* [The data]
****
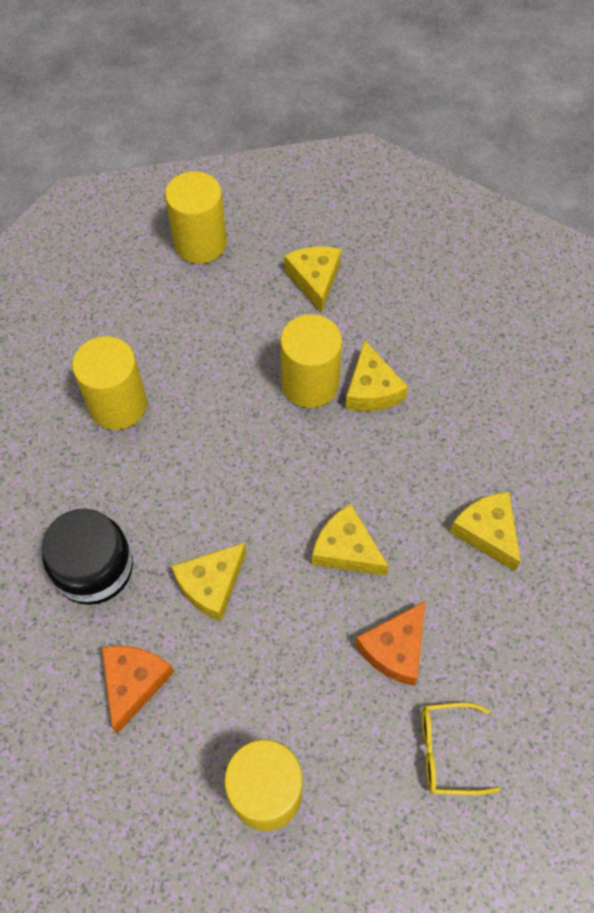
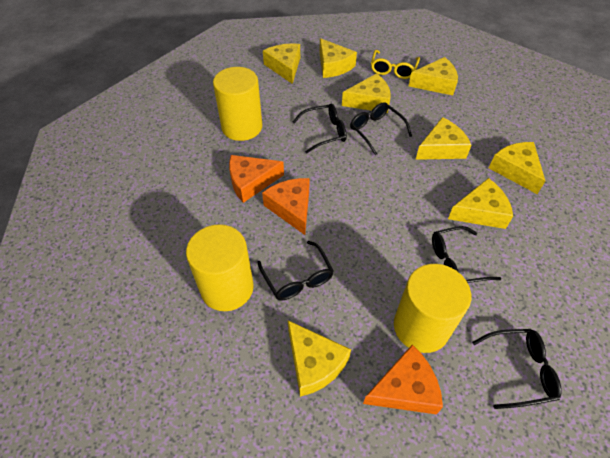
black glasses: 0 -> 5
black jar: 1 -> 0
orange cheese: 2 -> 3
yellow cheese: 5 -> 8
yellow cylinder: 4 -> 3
****
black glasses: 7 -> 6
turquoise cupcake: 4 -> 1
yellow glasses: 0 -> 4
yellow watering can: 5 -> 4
****
* [Work task] Lines of the listing above that contain the word "glasses" should all be returned.

* [Response area]
black glasses: 0 -> 5
black glasses: 7 -> 6
yellow glasses: 0 -> 4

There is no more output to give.